**TASK TO CARRY OUT**
A single number is the whole answer: the count of lines in the records where "removed" occurs.

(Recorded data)
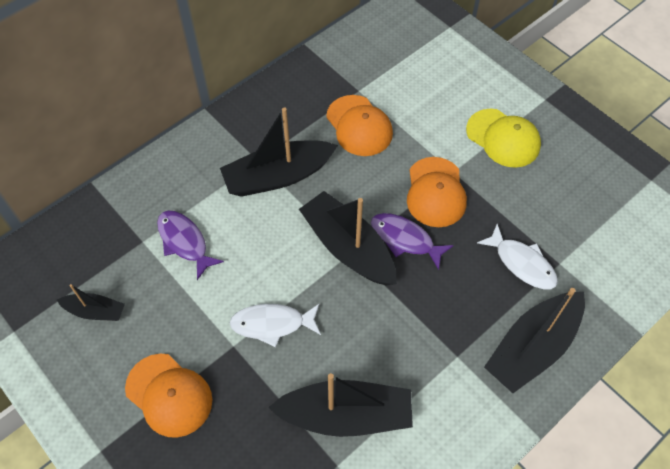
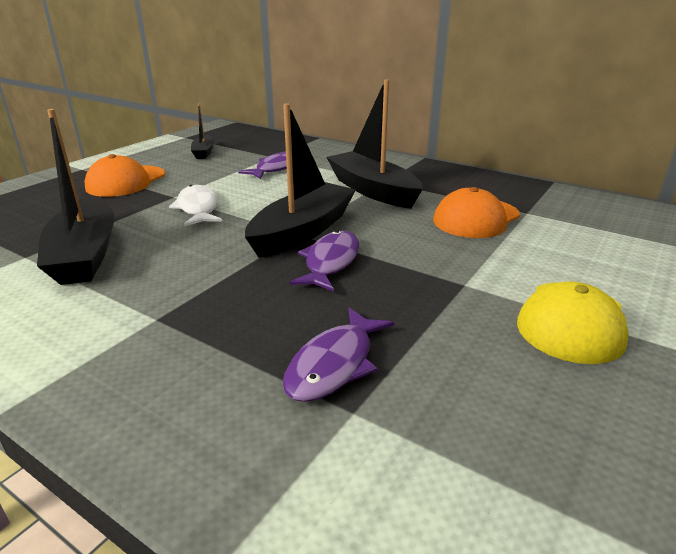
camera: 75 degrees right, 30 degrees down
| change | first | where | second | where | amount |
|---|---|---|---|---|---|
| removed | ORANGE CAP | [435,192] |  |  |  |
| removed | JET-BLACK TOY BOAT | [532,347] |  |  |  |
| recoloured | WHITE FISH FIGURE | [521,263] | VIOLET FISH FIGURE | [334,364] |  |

**ANSWER SPACE**
2